Data provided>
..........

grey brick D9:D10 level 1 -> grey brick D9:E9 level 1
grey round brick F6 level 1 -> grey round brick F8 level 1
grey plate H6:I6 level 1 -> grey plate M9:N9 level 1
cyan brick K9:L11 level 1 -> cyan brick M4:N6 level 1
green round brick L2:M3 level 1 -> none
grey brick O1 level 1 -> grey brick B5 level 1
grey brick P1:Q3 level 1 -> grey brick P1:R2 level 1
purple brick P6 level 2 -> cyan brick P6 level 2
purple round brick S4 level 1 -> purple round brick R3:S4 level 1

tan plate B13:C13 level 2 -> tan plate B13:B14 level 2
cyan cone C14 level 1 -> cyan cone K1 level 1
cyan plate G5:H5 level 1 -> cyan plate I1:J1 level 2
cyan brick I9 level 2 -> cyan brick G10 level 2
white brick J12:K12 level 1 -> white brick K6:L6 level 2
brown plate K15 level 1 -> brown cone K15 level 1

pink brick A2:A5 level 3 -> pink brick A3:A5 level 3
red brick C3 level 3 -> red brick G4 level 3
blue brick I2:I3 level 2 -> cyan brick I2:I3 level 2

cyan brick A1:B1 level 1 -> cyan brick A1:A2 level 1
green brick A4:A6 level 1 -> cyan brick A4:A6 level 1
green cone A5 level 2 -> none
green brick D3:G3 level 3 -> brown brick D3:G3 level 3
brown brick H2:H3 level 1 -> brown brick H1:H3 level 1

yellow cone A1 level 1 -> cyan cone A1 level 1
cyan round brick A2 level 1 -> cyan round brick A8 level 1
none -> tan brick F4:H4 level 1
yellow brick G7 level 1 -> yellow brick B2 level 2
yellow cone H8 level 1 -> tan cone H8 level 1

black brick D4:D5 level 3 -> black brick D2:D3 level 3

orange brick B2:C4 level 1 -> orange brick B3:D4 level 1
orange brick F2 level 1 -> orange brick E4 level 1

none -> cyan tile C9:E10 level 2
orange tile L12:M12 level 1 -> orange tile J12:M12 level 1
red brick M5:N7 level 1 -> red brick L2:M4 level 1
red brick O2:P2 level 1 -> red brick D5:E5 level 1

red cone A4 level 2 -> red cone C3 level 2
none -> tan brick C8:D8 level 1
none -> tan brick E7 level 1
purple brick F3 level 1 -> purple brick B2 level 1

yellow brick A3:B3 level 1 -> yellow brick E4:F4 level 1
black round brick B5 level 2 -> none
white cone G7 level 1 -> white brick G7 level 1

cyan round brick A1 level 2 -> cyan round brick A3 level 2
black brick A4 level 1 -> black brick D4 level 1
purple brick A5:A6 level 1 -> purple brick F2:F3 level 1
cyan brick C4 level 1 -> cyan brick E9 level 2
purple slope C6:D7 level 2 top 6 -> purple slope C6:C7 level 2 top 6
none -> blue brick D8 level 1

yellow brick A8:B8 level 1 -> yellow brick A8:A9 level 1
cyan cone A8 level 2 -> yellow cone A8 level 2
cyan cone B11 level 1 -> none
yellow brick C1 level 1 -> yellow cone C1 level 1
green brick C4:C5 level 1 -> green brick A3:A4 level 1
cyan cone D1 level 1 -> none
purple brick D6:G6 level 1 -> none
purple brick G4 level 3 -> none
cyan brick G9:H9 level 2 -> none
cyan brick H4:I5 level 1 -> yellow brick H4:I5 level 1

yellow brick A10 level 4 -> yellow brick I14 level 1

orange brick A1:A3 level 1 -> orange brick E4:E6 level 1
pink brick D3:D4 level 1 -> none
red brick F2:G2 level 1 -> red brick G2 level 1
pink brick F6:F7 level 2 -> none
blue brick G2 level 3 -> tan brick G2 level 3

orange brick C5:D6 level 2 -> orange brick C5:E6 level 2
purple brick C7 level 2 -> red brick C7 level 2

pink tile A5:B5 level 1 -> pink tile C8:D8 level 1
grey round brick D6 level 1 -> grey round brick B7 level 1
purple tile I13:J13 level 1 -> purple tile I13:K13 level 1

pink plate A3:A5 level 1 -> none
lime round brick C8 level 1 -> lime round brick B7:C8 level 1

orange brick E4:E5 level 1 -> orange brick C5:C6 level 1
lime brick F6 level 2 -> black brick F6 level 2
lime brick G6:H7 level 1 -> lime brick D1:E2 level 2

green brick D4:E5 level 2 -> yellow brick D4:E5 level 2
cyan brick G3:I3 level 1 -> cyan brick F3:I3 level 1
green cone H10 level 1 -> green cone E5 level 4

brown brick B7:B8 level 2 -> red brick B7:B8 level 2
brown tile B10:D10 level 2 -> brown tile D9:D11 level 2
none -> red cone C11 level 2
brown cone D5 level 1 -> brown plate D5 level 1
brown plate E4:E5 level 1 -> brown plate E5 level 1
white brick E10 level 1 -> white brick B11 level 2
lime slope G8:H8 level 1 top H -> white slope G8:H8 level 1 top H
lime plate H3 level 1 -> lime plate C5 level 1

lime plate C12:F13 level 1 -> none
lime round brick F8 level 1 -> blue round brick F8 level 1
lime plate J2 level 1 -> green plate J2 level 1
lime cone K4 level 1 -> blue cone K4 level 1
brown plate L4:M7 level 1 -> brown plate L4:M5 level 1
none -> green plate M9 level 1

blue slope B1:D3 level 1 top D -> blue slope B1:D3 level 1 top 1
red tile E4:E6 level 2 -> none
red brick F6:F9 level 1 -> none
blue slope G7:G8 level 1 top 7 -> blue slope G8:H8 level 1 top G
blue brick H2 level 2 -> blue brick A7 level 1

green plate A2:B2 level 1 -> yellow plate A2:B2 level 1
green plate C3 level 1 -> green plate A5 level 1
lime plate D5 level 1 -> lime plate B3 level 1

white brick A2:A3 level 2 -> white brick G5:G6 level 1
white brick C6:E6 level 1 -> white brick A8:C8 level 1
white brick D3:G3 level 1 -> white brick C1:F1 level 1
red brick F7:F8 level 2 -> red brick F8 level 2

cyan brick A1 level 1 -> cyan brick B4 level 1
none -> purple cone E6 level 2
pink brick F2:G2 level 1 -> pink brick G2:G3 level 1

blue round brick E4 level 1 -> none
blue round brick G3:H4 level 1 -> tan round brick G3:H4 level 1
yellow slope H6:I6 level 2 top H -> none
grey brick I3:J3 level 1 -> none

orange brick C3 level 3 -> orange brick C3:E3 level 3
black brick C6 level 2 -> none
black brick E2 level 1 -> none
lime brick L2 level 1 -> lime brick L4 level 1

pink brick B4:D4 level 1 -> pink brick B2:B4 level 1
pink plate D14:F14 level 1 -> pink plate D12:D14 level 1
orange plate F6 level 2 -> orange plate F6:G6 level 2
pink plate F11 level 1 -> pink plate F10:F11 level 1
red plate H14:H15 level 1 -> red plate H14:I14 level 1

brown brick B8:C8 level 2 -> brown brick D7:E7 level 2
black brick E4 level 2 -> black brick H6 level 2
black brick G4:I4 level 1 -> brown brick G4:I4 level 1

..........

Work required>
All lines above from the one with "purple brick C7" to the one with "lime brick G6:H7", inclusive, should be copied exactly, and no other lines.

Answer section>
purple brick C7 level 2 -> red brick C7 level 2

pink tile A5:B5 level 1 -> pink tile C8:D8 level 1
grey round brick D6 level 1 -> grey round brick B7 level 1
purple tile I13:J13 level 1 -> purple tile I13:K13 level 1

pink plate A3:A5 level 1 -> none
lime round brick C8 level 1 -> lime round brick B7:C8 level 1

orange brick E4:E5 level 1 -> orange brick C5:C6 level 1
lime brick F6 level 2 -> black brick F6 level 2
lime brick G6:H7 level 1 -> lime brick D1:E2 level 2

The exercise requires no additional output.